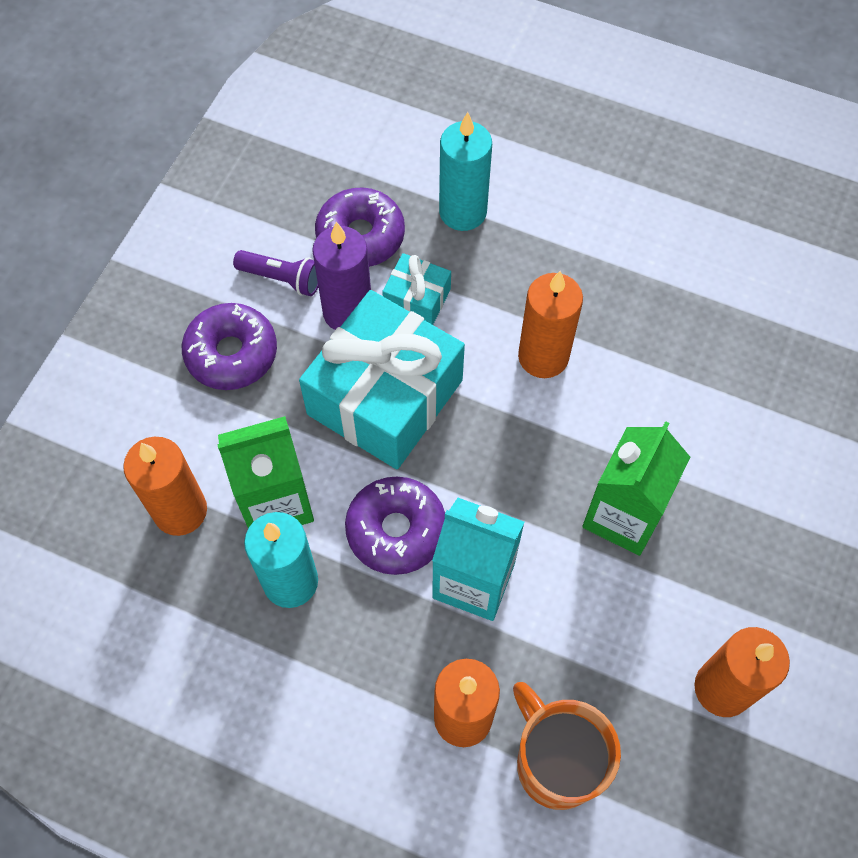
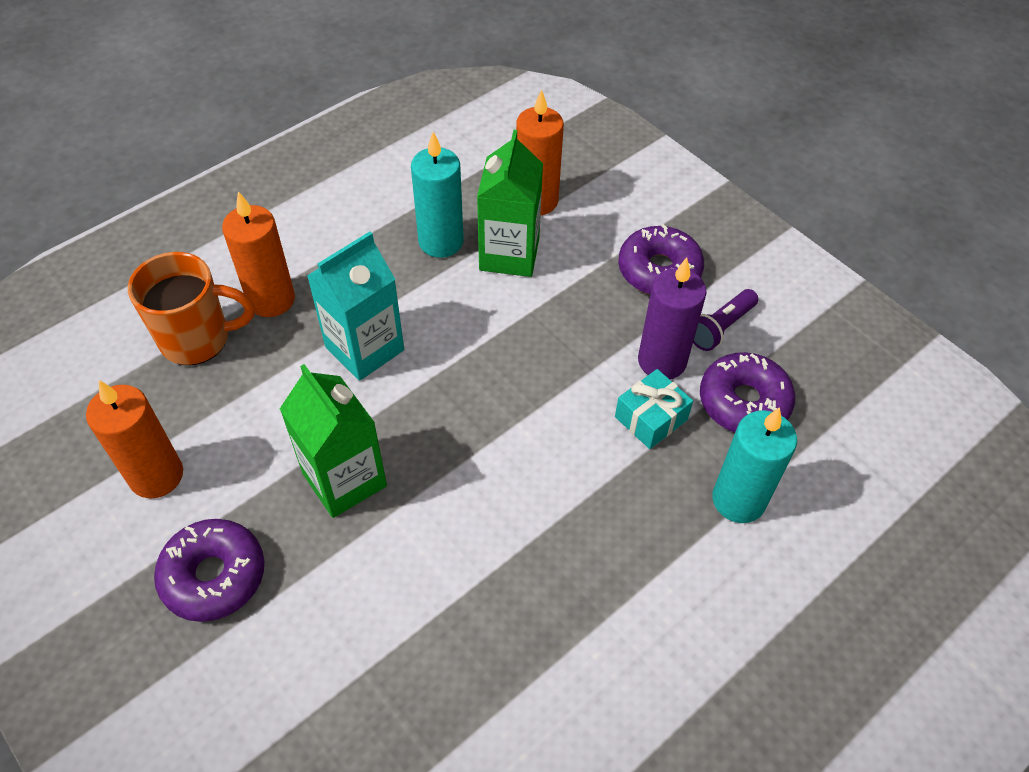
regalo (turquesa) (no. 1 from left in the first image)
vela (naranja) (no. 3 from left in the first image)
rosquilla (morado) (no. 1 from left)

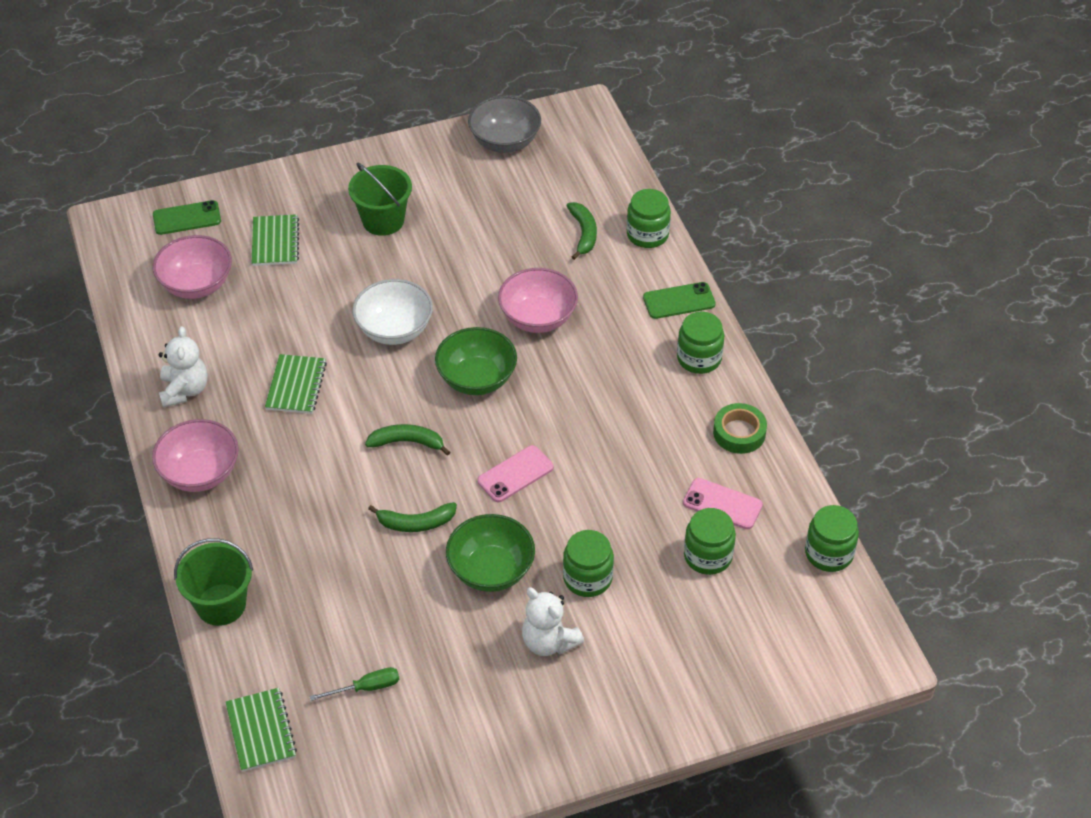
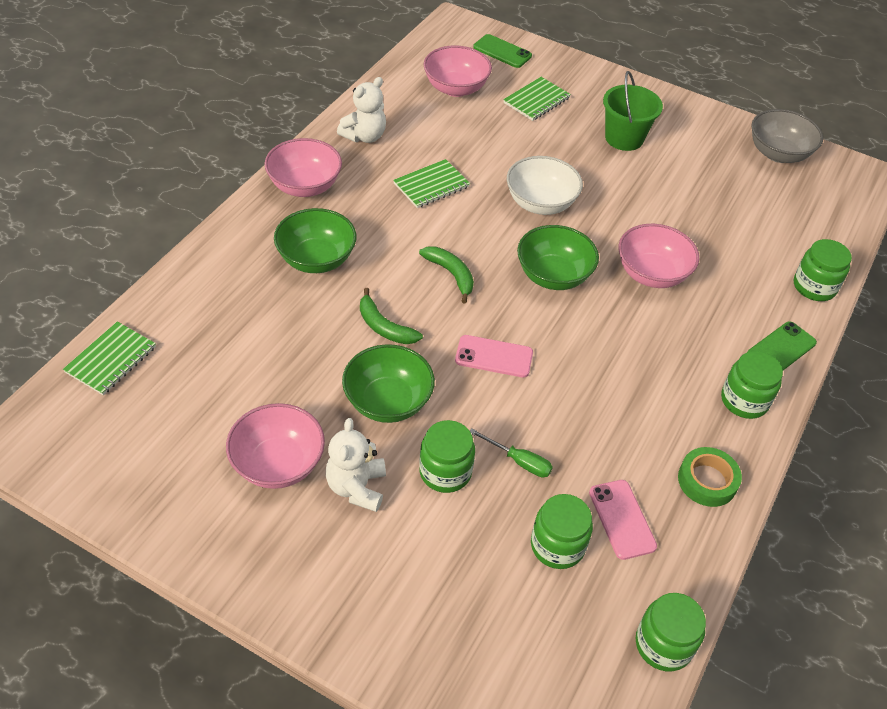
balde (verde) (no. 1 from left in the first image)
plátano (verde) (no. 3 from left in the first image)
cuenco (rosa) (no. 1 from left)
cuenco (verde) (no. 1 from left)
destornillador (verde)
móvil (verde) (no. 2 from left)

━━━━━━━━━━

__PROBLEM TO WORK ON__: Reproduce the full material exactly, excluding the pictures.

__ANSWER BOX__:
regalo (turquesa) (no. 1 from left in the first image)
vela (naranja) (no. 3 from left in the first image)
rosquilla (morado) (no. 1 from left)

balde (verde) (no. 1 from left in the first image)
plátano (verde) (no. 3 from left in the first image)
cuenco (rosa) (no. 1 from left)
cuenco (verde) (no. 1 from left)
destornillador (verde)
móvil (verde) (no. 2 from left)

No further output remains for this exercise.